### MATERIAL:
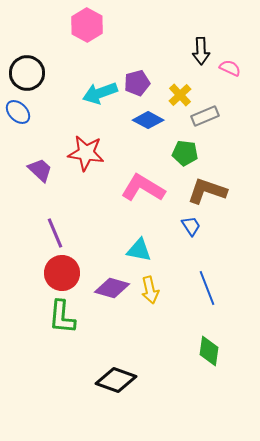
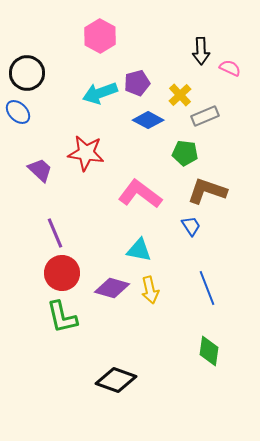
pink hexagon: moved 13 px right, 11 px down
pink L-shape: moved 3 px left, 6 px down; rotated 6 degrees clockwise
green L-shape: rotated 18 degrees counterclockwise
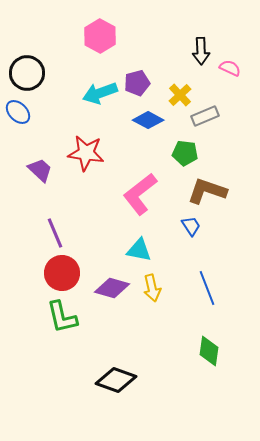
pink L-shape: rotated 75 degrees counterclockwise
yellow arrow: moved 2 px right, 2 px up
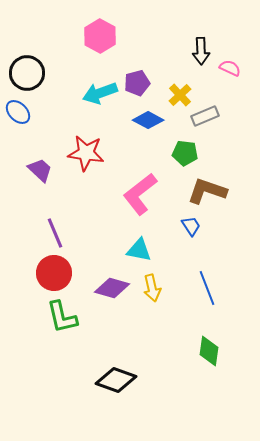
red circle: moved 8 px left
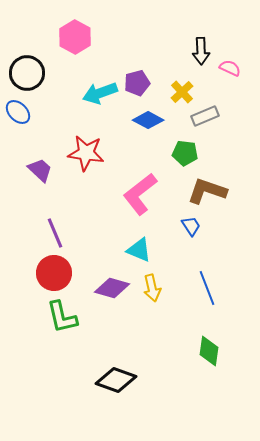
pink hexagon: moved 25 px left, 1 px down
yellow cross: moved 2 px right, 3 px up
cyan triangle: rotated 12 degrees clockwise
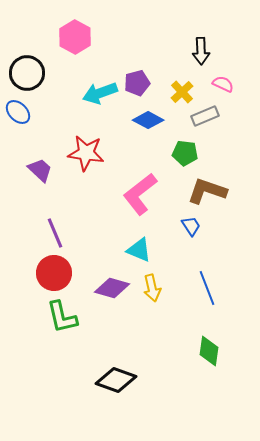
pink semicircle: moved 7 px left, 16 px down
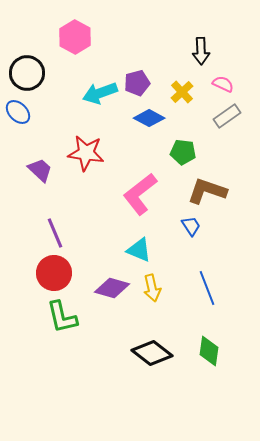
gray rectangle: moved 22 px right; rotated 12 degrees counterclockwise
blue diamond: moved 1 px right, 2 px up
green pentagon: moved 2 px left, 1 px up
black diamond: moved 36 px right, 27 px up; rotated 18 degrees clockwise
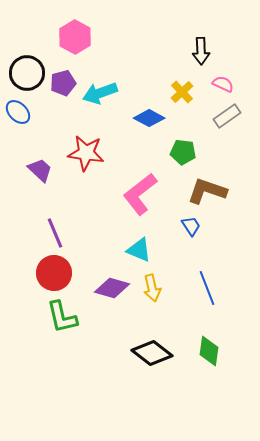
purple pentagon: moved 74 px left
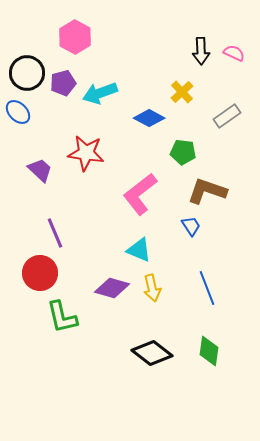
pink semicircle: moved 11 px right, 31 px up
red circle: moved 14 px left
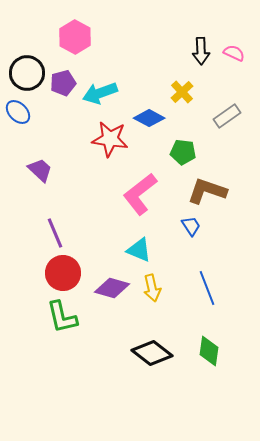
red star: moved 24 px right, 14 px up
red circle: moved 23 px right
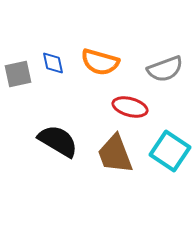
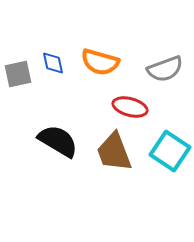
brown trapezoid: moved 1 px left, 2 px up
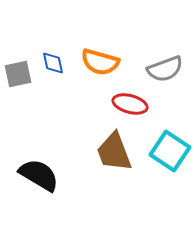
red ellipse: moved 3 px up
black semicircle: moved 19 px left, 34 px down
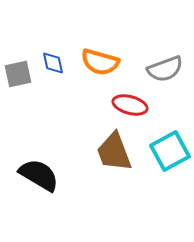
red ellipse: moved 1 px down
cyan square: rotated 27 degrees clockwise
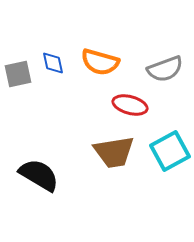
brown trapezoid: rotated 78 degrees counterclockwise
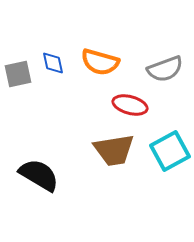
brown trapezoid: moved 2 px up
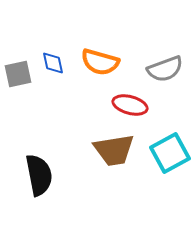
cyan square: moved 2 px down
black semicircle: rotated 48 degrees clockwise
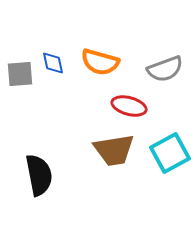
gray square: moved 2 px right; rotated 8 degrees clockwise
red ellipse: moved 1 px left, 1 px down
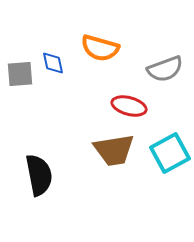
orange semicircle: moved 14 px up
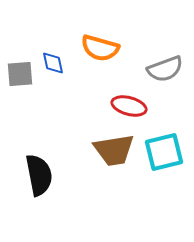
cyan square: moved 6 px left, 1 px up; rotated 15 degrees clockwise
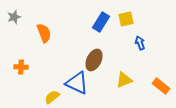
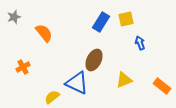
orange semicircle: rotated 18 degrees counterclockwise
orange cross: moved 2 px right; rotated 32 degrees counterclockwise
orange rectangle: moved 1 px right
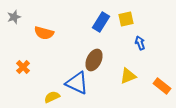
orange semicircle: rotated 144 degrees clockwise
orange cross: rotated 16 degrees counterclockwise
yellow triangle: moved 4 px right, 4 px up
yellow semicircle: rotated 14 degrees clockwise
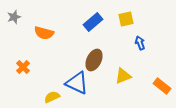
blue rectangle: moved 8 px left; rotated 18 degrees clockwise
yellow triangle: moved 5 px left
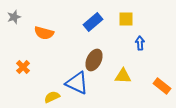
yellow square: rotated 14 degrees clockwise
blue arrow: rotated 16 degrees clockwise
yellow triangle: rotated 24 degrees clockwise
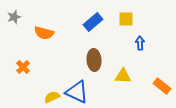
brown ellipse: rotated 30 degrees counterclockwise
blue triangle: moved 9 px down
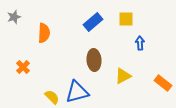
orange semicircle: rotated 102 degrees counterclockwise
yellow triangle: rotated 30 degrees counterclockwise
orange rectangle: moved 1 px right, 3 px up
blue triangle: rotated 40 degrees counterclockwise
yellow semicircle: rotated 70 degrees clockwise
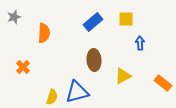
yellow semicircle: rotated 63 degrees clockwise
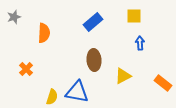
yellow square: moved 8 px right, 3 px up
orange cross: moved 3 px right, 2 px down
blue triangle: rotated 25 degrees clockwise
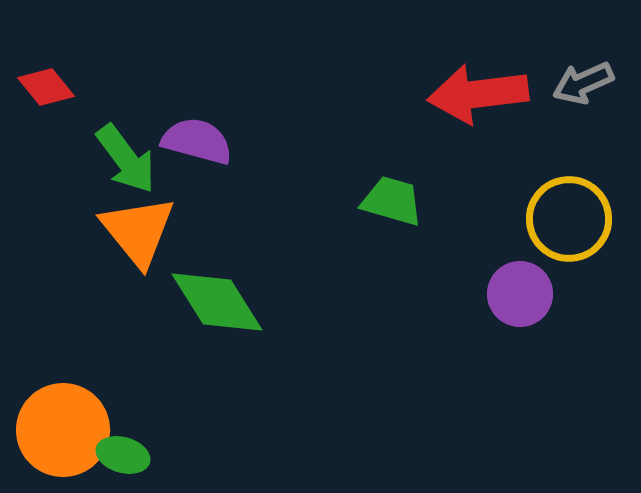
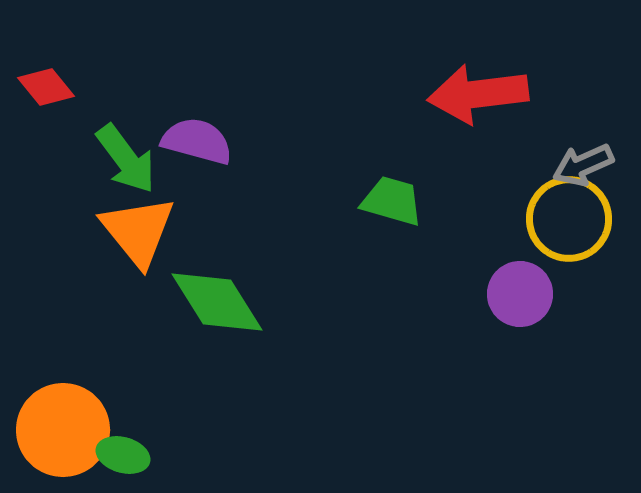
gray arrow: moved 82 px down
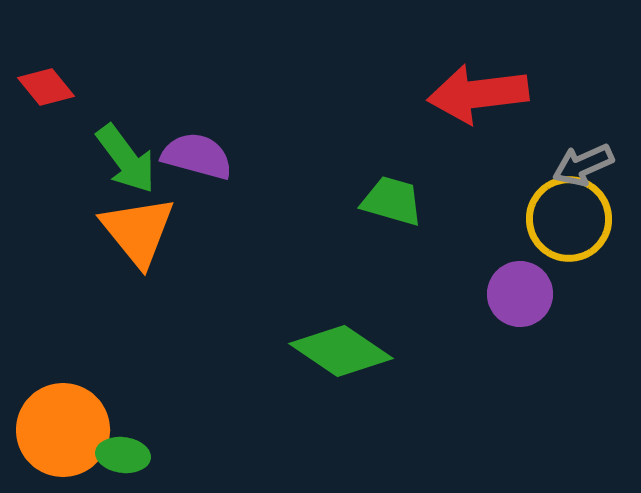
purple semicircle: moved 15 px down
green diamond: moved 124 px right, 49 px down; rotated 24 degrees counterclockwise
green ellipse: rotated 9 degrees counterclockwise
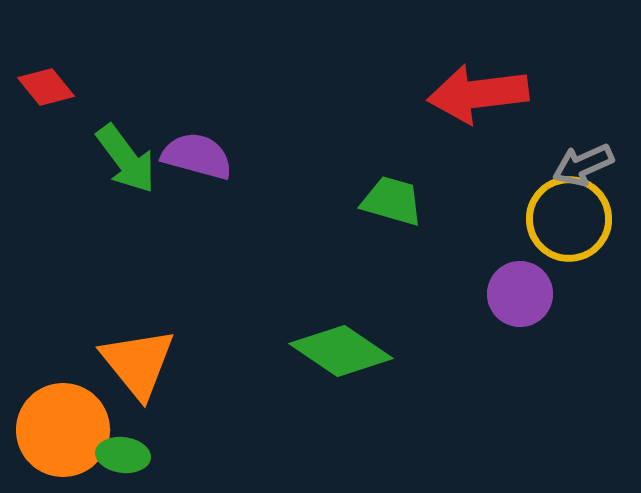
orange triangle: moved 132 px down
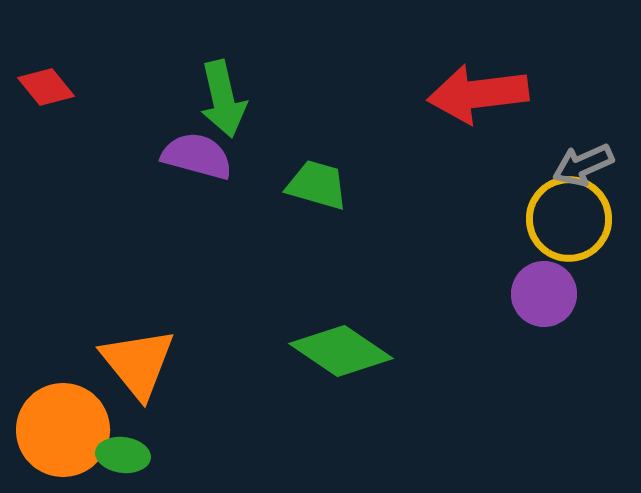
green arrow: moved 97 px right, 60 px up; rotated 24 degrees clockwise
green trapezoid: moved 75 px left, 16 px up
purple circle: moved 24 px right
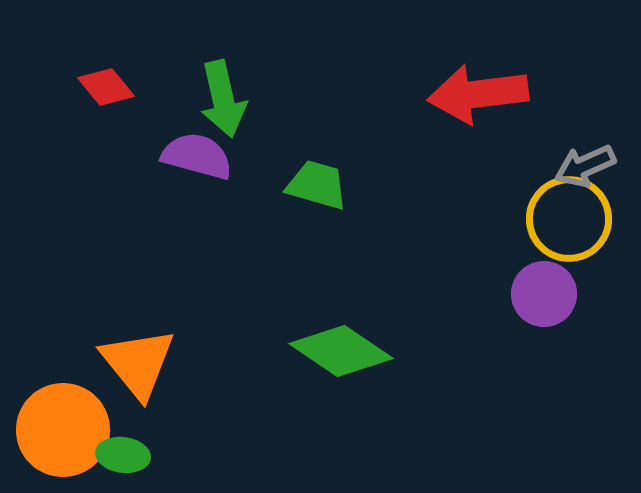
red diamond: moved 60 px right
gray arrow: moved 2 px right, 1 px down
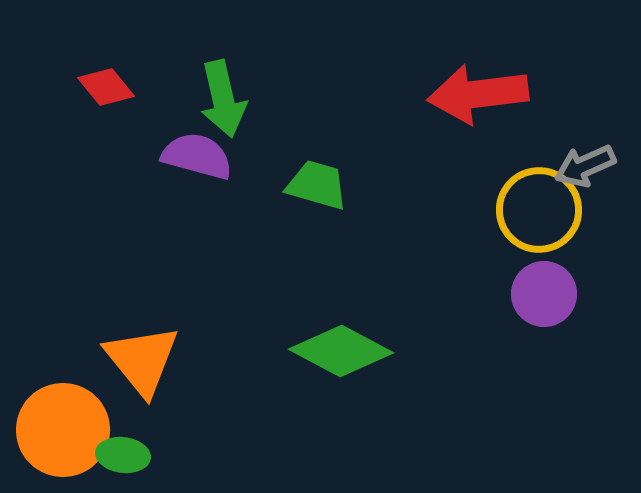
yellow circle: moved 30 px left, 9 px up
green diamond: rotated 6 degrees counterclockwise
orange triangle: moved 4 px right, 3 px up
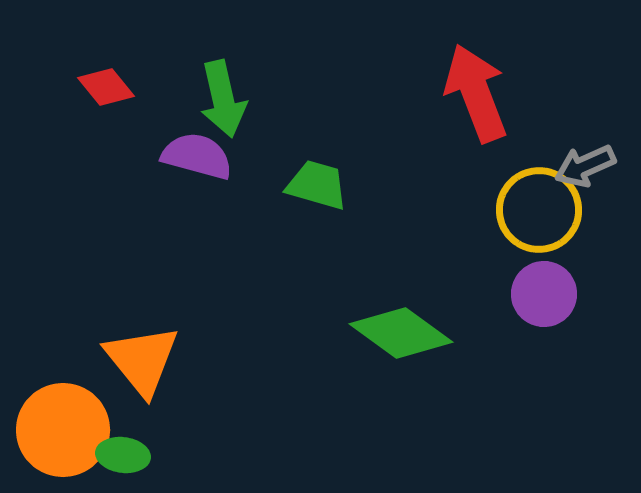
red arrow: moved 2 px left, 1 px up; rotated 76 degrees clockwise
green diamond: moved 60 px right, 18 px up; rotated 8 degrees clockwise
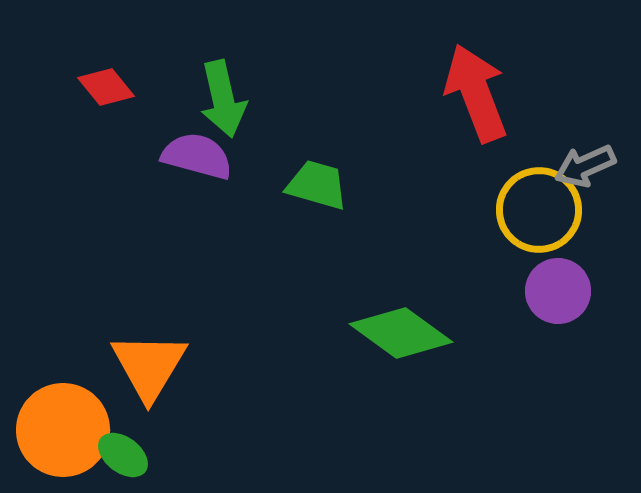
purple circle: moved 14 px right, 3 px up
orange triangle: moved 7 px right, 6 px down; rotated 10 degrees clockwise
green ellipse: rotated 30 degrees clockwise
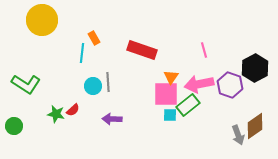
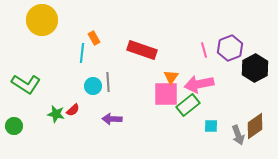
purple hexagon: moved 37 px up; rotated 20 degrees clockwise
cyan square: moved 41 px right, 11 px down
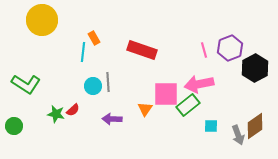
cyan line: moved 1 px right, 1 px up
orange triangle: moved 26 px left, 32 px down
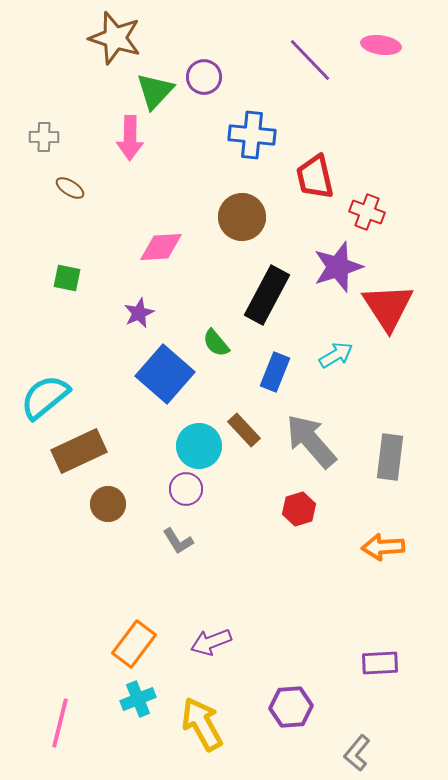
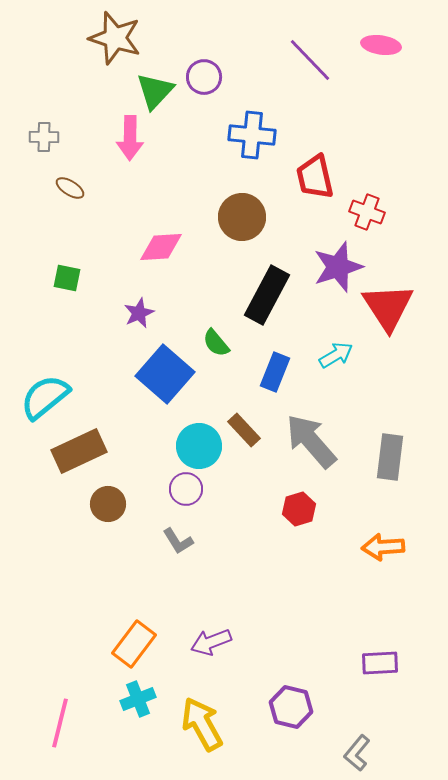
purple hexagon at (291, 707): rotated 18 degrees clockwise
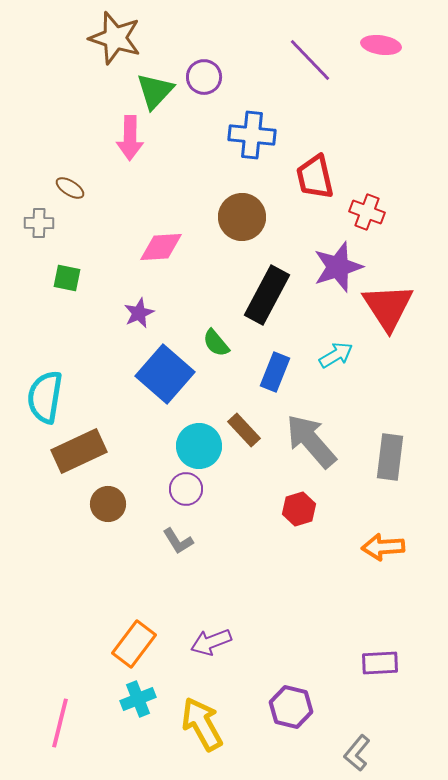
gray cross at (44, 137): moved 5 px left, 86 px down
cyan semicircle at (45, 397): rotated 42 degrees counterclockwise
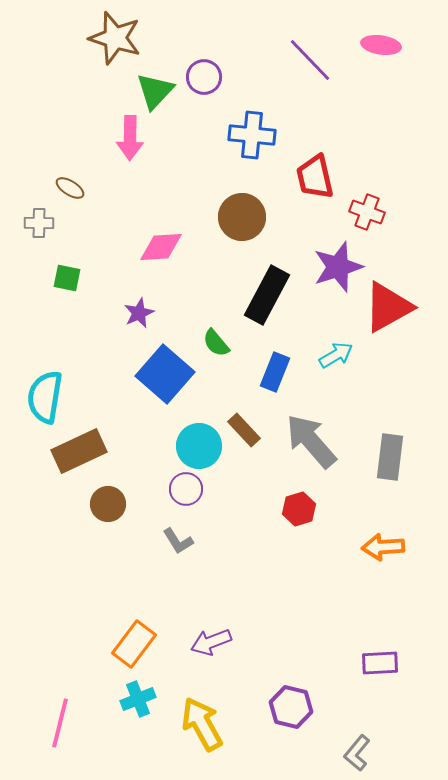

### JOB:
Express every line of the data above as a JSON list of strings, one string per line, with blank lines left out. Omit the pictures from the list.

### EXPECTED OUTPUT:
[
  "pink hexagon: moved 13 px right, 11 px down",
  "pink L-shape: moved 3 px left, 6 px down; rotated 6 degrees clockwise",
  "green L-shape: rotated 18 degrees counterclockwise",
  "pink L-shape: rotated 75 degrees counterclockwise",
  "yellow arrow: moved 2 px right, 2 px up",
  "red circle: moved 8 px left",
  "pink hexagon: moved 25 px left, 1 px down",
  "yellow cross: moved 2 px right, 3 px up",
  "cyan triangle: rotated 12 degrees clockwise",
  "pink semicircle: moved 7 px left, 16 px down",
  "gray rectangle: moved 22 px right; rotated 12 degrees counterclockwise",
  "blue diamond: moved 1 px right, 2 px up",
  "green pentagon: moved 2 px left, 1 px up",
  "black diamond: moved 36 px right, 27 px up; rotated 18 degrees clockwise",
  "purple pentagon: moved 74 px left",
  "pink semicircle: moved 11 px right, 31 px up",
  "red circle: moved 14 px left",
  "red star: moved 24 px right, 14 px up",
  "red circle: moved 23 px right",
  "brown trapezoid: moved 1 px left, 2 px up",
  "red ellipse: moved 3 px up",
  "black semicircle: moved 19 px left, 34 px down",
  "red ellipse: moved 1 px down",
  "cyan square: rotated 27 degrees clockwise",
  "brown trapezoid: rotated 78 degrees counterclockwise",
  "brown trapezoid: moved 2 px up",
  "cyan square: moved 2 px down",
  "black semicircle: rotated 48 degrees clockwise",
  "gray square: moved 2 px right; rotated 8 degrees clockwise",
  "red ellipse: moved 1 px left, 1 px down",
  "orange semicircle: moved 14 px up",
  "cyan square: moved 6 px left, 1 px up; rotated 15 degrees clockwise",
  "orange semicircle: rotated 18 degrees counterclockwise",
  "orange cross: moved 2 px right; rotated 32 degrees counterclockwise",
  "orange rectangle: moved 1 px right",
  "orange semicircle: rotated 144 degrees clockwise",
  "orange cross: rotated 16 degrees counterclockwise",
  "yellow triangle: moved 4 px right, 4 px up",
  "yellow semicircle: rotated 14 degrees clockwise",
  "blue rectangle: moved 8 px left; rotated 18 degrees clockwise",
  "yellow triangle: moved 5 px left",
  "yellow square: rotated 14 degrees clockwise",
  "blue arrow: rotated 16 degrees clockwise",
  "yellow triangle: rotated 24 degrees clockwise",
  "brown ellipse: rotated 30 degrees counterclockwise",
  "blue triangle: moved 9 px down",
  "orange semicircle: rotated 102 degrees counterclockwise",
  "yellow triangle: rotated 30 degrees counterclockwise",
  "orange rectangle: moved 1 px right, 3 px up",
  "blue triangle: rotated 40 degrees counterclockwise",
  "yellow semicircle: rotated 70 degrees clockwise",
  "yellow semicircle: rotated 63 degrees clockwise",
  "yellow square: moved 8 px right, 3 px up",
  "orange cross: moved 3 px right, 2 px down",
  "blue triangle: rotated 25 degrees clockwise",
  "gray arrow: moved 82 px down",
  "purple semicircle: moved 15 px down",
  "green diamond: moved 124 px right, 49 px down; rotated 24 degrees counterclockwise",
  "green ellipse: rotated 9 degrees counterclockwise",
  "orange triangle: moved 132 px down",
  "green arrow: moved 97 px right, 60 px up; rotated 24 degrees clockwise",
  "green trapezoid: moved 75 px left, 16 px up",
  "purple circle: moved 24 px right",
  "red diamond: moved 60 px right",
  "gray arrow: moved 2 px right, 1 px down",
  "yellow circle: moved 30 px left, 9 px up",
  "green diamond: rotated 6 degrees counterclockwise",
  "orange triangle: moved 4 px right, 3 px up",
  "red arrow: moved 2 px left, 1 px up; rotated 76 degrees clockwise",
  "green diamond: moved 60 px right, 18 px up; rotated 8 degrees clockwise",
  "purple circle: moved 14 px right, 3 px up",
  "orange triangle: moved 7 px right, 6 px down; rotated 10 degrees clockwise",
  "green ellipse: rotated 30 degrees clockwise",
  "purple hexagon: moved 37 px up; rotated 20 degrees clockwise",
  "cyan square: moved 41 px right, 11 px down",
  "cyan line: moved 1 px right, 1 px up",
  "orange triangle: moved 26 px left, 32 px down",
  "purple hexagon at (291, 707): rotated 18 degrees clockwise",
  "gray cross at (44, 137): moved 5 px left, 86 px down",
  "cyan semicircle at (45, 397): rotated 42 degrees counterclockwise"
]